SUPPLIED RECORDS:
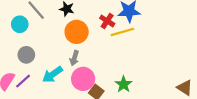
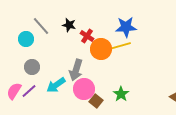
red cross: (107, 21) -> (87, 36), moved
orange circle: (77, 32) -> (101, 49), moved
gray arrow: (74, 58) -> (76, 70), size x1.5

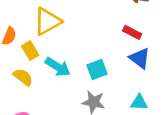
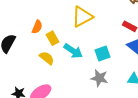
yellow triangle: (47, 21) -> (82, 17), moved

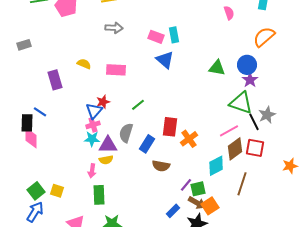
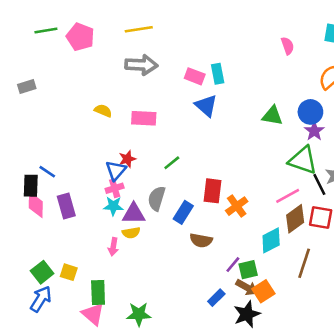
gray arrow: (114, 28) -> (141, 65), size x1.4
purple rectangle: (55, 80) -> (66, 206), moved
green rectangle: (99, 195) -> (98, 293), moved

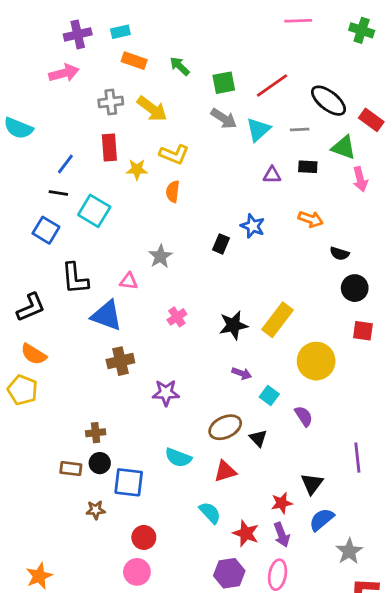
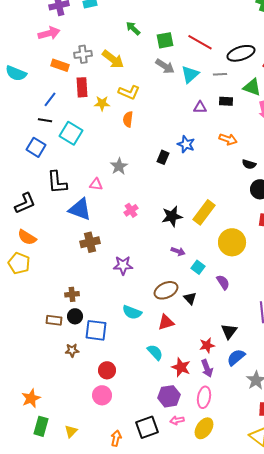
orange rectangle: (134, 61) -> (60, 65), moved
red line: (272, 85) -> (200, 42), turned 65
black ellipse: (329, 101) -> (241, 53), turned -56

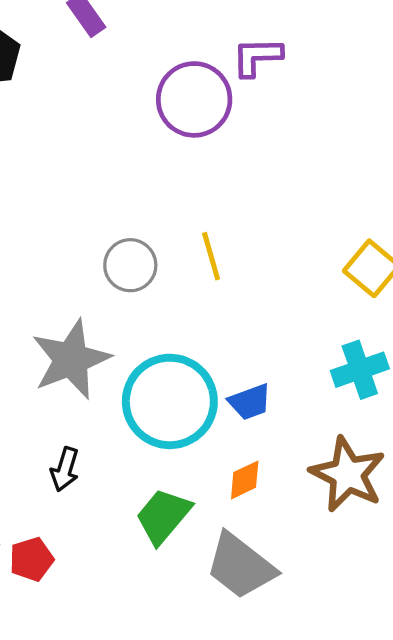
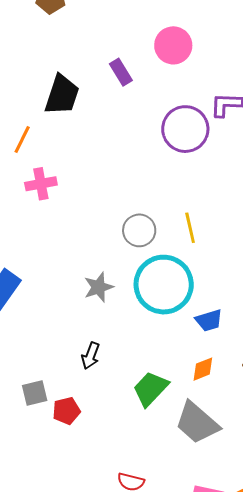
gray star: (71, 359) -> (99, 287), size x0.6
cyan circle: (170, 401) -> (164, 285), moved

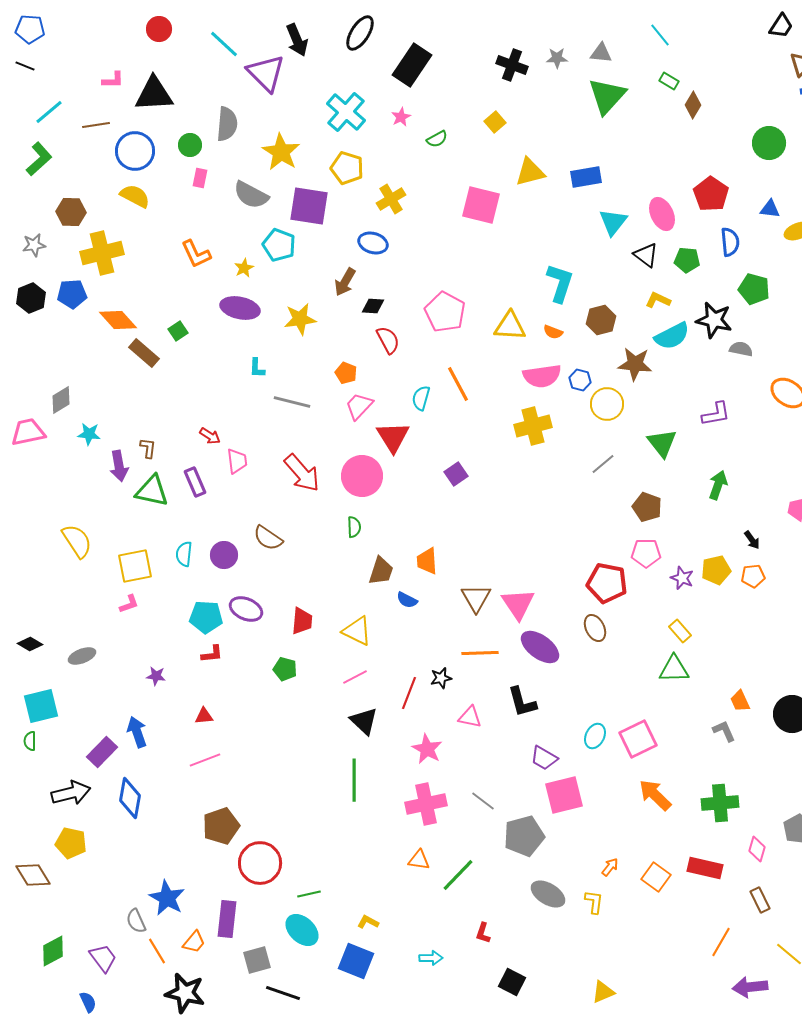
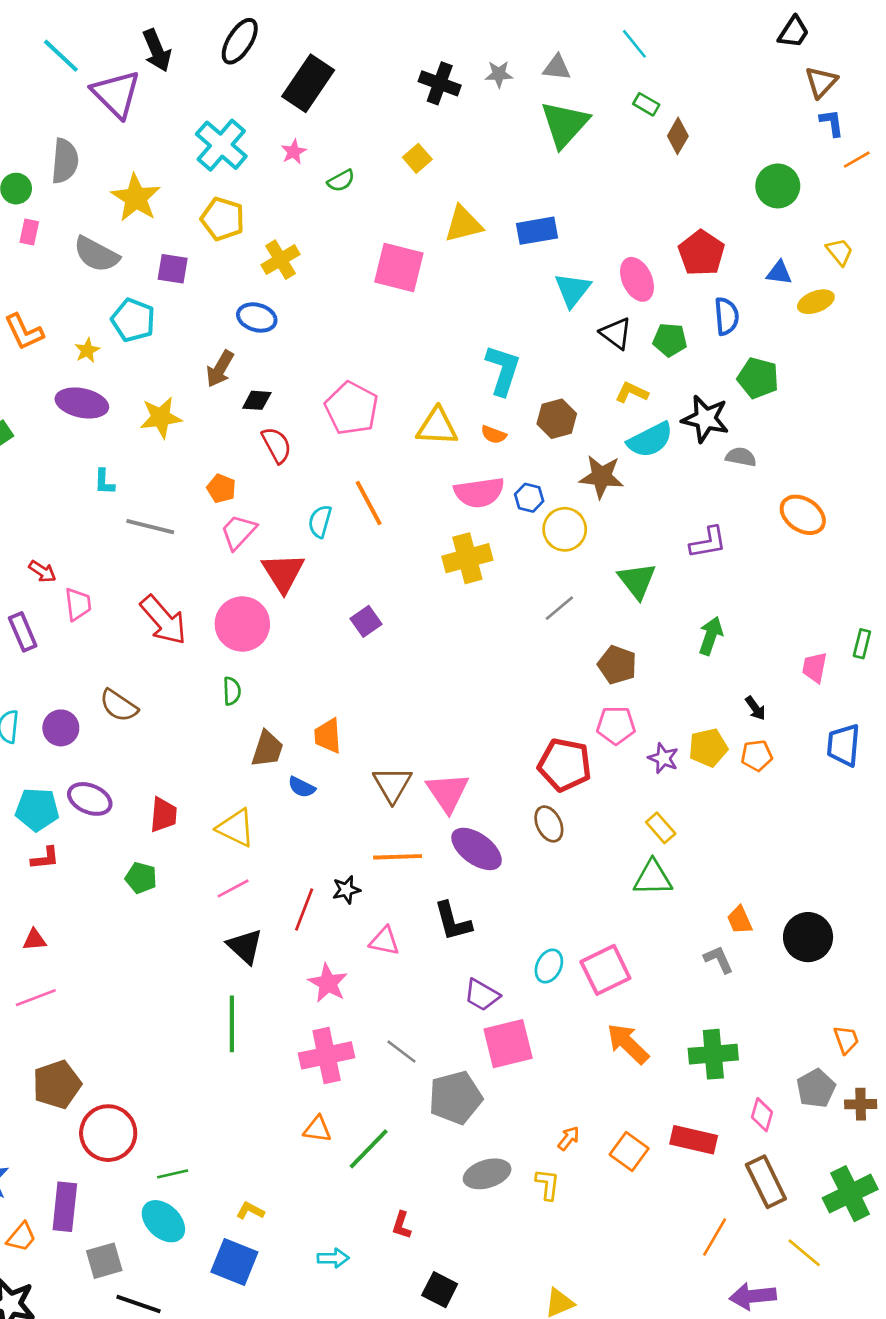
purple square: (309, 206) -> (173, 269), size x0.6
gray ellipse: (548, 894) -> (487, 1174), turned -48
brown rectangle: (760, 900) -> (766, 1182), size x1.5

YOUR ASSIGNMENT: Copy the final stretch of lines, starting at the one that holds "gray star: (71, 359) -> (99, 287), size x0.6" and ending at the last line of the data, exactly; omit pictures.

RESPONSE AREA:
gray star: (71, 359) -> (99, 287), size x0.6
cyan circle: (170, 401) -> (164, 285), moved

purple square: (309, 206) -> (173, 269), size x0.6
gray ellipse: (548, 894) -> (487, 1174), turned -48
brown rectangle: (760, 900) -> (766, 1182), size x1.5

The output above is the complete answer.